→ Supplied data:
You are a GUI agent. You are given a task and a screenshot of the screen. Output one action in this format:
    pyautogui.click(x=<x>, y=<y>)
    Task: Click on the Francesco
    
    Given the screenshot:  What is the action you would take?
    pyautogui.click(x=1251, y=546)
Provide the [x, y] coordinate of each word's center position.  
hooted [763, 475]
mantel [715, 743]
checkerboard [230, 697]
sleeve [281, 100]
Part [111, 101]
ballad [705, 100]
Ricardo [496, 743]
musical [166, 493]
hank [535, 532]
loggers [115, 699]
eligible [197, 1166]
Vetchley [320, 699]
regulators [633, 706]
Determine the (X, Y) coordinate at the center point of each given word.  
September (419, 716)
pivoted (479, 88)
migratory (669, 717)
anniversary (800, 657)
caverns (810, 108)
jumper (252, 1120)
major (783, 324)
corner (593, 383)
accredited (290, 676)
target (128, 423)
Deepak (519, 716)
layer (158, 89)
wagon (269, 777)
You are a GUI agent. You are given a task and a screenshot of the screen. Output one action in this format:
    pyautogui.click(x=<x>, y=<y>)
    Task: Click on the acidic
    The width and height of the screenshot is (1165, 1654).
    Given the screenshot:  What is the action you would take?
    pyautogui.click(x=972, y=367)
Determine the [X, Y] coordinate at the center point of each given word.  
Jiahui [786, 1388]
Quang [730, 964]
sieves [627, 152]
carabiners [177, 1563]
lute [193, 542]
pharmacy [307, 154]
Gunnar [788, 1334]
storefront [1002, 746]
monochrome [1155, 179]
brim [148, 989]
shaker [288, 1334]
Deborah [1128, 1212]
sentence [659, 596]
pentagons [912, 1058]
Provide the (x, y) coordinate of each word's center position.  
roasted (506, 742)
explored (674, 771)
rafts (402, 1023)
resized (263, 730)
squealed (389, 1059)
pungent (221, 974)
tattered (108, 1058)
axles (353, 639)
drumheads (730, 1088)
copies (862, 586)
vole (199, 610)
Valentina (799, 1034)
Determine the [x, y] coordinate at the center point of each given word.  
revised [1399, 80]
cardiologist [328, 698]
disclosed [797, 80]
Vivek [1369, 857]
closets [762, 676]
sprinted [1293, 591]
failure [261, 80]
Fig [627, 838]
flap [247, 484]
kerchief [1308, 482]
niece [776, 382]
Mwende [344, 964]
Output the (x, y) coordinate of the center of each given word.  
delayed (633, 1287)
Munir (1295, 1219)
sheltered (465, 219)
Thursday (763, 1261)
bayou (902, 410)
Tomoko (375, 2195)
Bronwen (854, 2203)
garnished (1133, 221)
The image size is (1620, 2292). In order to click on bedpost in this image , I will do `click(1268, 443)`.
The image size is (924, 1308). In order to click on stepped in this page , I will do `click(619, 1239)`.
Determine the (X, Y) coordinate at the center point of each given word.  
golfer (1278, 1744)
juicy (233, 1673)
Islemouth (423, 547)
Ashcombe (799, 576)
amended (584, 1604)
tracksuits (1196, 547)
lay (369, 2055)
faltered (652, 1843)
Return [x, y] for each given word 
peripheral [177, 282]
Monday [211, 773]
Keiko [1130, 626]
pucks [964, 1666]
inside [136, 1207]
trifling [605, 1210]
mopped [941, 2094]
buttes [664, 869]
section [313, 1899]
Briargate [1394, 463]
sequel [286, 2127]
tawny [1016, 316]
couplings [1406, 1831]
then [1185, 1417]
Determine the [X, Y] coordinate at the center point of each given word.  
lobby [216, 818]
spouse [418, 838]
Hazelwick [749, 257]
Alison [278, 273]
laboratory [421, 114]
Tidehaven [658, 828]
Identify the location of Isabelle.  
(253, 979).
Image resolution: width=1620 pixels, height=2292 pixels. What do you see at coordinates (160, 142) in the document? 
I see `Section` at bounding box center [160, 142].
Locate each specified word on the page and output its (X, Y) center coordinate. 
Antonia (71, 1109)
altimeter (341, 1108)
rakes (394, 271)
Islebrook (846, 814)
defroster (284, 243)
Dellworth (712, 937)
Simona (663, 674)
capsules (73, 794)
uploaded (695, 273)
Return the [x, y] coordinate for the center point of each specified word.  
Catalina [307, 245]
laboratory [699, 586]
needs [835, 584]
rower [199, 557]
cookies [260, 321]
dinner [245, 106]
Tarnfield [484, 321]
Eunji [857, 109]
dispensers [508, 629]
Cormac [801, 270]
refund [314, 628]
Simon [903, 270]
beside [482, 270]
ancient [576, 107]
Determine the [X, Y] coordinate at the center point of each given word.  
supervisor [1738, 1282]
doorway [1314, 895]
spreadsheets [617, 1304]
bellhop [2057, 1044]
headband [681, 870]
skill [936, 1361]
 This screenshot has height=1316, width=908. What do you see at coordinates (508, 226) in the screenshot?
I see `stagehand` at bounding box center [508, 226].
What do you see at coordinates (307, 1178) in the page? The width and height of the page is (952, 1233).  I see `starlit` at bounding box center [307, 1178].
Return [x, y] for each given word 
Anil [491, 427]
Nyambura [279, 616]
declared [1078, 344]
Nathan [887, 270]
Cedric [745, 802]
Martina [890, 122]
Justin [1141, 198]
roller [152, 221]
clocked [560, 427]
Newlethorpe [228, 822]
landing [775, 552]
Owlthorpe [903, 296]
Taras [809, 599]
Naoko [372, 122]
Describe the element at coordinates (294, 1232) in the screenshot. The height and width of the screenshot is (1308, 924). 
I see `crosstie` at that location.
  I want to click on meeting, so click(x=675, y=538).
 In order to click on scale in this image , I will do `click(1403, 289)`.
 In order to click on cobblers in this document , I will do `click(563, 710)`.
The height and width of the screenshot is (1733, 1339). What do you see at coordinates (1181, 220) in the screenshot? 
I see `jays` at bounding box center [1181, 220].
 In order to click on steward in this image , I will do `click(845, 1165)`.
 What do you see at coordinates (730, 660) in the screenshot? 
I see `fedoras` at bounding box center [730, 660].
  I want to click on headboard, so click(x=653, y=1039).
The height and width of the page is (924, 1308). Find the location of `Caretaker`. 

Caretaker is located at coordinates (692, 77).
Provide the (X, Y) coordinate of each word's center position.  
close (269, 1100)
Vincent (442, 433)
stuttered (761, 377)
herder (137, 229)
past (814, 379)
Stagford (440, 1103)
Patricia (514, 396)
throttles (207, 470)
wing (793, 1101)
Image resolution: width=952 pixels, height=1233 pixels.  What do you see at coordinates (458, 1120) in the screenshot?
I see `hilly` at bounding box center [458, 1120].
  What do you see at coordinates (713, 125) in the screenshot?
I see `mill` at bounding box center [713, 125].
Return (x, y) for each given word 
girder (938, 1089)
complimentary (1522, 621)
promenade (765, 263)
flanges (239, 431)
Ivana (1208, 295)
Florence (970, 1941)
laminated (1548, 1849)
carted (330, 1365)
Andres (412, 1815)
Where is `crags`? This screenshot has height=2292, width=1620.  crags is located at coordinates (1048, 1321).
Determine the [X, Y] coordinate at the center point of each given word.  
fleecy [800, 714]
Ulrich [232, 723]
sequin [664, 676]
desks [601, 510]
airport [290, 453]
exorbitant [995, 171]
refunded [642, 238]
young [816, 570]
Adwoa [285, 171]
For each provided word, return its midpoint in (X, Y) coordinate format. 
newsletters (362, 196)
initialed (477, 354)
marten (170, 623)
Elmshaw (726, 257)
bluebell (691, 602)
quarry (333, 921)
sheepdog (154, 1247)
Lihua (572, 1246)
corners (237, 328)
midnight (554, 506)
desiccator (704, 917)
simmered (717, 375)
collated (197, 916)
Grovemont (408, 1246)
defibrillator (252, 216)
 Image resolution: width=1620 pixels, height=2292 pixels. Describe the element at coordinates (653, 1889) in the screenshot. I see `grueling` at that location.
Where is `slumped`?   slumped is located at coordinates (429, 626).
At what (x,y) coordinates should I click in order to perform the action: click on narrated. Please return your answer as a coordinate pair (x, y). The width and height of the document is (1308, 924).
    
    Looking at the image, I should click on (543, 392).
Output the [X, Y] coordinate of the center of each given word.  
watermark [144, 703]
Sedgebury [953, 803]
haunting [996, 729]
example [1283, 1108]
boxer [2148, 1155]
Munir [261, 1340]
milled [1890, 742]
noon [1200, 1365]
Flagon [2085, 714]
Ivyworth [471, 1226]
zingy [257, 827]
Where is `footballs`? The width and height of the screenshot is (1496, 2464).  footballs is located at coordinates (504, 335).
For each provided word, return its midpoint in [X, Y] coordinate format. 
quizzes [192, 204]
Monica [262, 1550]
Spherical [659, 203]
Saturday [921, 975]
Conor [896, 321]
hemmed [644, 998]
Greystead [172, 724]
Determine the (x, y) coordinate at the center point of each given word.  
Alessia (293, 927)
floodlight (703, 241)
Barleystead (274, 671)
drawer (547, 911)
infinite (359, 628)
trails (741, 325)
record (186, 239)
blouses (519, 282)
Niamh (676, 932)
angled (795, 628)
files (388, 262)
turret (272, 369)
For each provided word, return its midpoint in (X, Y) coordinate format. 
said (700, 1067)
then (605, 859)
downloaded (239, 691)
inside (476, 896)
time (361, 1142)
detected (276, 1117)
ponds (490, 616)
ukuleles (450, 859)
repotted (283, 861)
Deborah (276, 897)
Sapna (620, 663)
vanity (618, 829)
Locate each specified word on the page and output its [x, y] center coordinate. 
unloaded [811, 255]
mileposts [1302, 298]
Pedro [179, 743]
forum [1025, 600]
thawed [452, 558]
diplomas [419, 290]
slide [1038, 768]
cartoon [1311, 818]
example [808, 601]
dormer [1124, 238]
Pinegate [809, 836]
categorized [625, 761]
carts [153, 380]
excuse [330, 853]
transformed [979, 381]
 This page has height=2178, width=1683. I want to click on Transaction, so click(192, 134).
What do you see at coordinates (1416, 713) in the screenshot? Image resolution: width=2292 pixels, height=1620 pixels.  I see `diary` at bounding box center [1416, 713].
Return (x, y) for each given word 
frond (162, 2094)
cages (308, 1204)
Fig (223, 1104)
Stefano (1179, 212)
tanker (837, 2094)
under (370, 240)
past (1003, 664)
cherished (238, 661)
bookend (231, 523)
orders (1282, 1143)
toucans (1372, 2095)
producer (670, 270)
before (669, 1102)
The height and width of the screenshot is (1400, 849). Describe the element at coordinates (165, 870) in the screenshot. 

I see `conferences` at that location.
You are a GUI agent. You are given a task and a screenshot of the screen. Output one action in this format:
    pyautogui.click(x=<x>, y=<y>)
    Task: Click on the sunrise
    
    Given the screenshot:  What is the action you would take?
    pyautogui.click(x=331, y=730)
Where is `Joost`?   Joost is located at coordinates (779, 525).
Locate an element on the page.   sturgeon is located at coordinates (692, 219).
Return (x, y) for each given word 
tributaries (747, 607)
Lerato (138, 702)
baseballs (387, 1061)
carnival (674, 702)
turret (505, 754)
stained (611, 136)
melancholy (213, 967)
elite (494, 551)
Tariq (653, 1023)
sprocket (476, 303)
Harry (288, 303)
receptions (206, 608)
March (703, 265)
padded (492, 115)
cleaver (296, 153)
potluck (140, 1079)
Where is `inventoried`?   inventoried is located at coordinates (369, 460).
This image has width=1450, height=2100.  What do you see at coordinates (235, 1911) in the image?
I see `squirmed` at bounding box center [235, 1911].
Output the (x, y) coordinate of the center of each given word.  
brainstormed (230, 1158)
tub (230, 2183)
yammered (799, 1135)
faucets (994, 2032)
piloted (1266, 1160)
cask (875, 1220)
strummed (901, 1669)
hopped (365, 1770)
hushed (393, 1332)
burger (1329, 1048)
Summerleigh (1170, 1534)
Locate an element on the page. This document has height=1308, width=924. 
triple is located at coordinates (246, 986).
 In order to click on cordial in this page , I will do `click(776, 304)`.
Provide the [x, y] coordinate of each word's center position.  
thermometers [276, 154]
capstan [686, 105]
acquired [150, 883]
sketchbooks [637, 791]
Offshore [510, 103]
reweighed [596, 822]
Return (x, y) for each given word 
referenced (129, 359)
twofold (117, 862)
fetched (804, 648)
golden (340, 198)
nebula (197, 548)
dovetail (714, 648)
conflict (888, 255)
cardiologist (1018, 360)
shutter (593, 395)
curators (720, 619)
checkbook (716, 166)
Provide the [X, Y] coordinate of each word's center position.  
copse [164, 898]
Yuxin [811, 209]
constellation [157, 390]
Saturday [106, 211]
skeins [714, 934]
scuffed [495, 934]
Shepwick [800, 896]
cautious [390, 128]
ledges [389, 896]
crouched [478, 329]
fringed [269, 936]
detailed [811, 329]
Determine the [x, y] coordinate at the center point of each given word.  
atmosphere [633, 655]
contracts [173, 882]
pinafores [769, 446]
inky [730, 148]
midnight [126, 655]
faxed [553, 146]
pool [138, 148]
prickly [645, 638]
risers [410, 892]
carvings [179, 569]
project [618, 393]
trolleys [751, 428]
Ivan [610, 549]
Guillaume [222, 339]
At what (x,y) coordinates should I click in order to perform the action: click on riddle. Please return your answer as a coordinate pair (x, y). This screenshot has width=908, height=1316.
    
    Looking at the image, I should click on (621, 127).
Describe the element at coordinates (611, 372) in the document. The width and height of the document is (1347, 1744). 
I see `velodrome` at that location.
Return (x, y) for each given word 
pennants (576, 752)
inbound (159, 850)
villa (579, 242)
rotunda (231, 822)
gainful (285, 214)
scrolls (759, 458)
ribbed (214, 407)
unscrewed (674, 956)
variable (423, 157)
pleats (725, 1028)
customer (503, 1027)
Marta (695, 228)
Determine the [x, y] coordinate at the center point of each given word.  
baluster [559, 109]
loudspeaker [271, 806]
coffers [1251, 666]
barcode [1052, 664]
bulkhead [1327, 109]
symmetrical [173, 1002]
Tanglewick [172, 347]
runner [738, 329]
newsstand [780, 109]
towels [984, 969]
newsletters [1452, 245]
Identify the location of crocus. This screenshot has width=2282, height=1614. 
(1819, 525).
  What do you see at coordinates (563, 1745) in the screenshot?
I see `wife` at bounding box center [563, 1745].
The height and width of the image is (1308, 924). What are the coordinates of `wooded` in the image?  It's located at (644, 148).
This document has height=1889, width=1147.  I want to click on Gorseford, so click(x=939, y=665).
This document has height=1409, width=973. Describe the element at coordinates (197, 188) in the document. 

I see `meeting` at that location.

→ Short problem:
Collect every line above that contains the string "resolution". Case counts.

→ Expected answer:
Image resolution: width=1620 pixels, height=2292 pixels. What do you see at coordinates (160, 142) in the document? 
Image resolution: width=952 pixels, height=1233 pixels.  What do you see at coordinates (458, 1120) in the screenshot?
 Image resolution: width=1620 pixels, height=2292 pixels. Describe the element at coordinates (653, 1889) in the screenshot. I see `grueling` at that location.
What do you see at coordinates (1416, 713) in the screenshot? Image resolution: width=2292 pixels, height=1620 pixels.  I see `diary` at bounding box center [1416, 713].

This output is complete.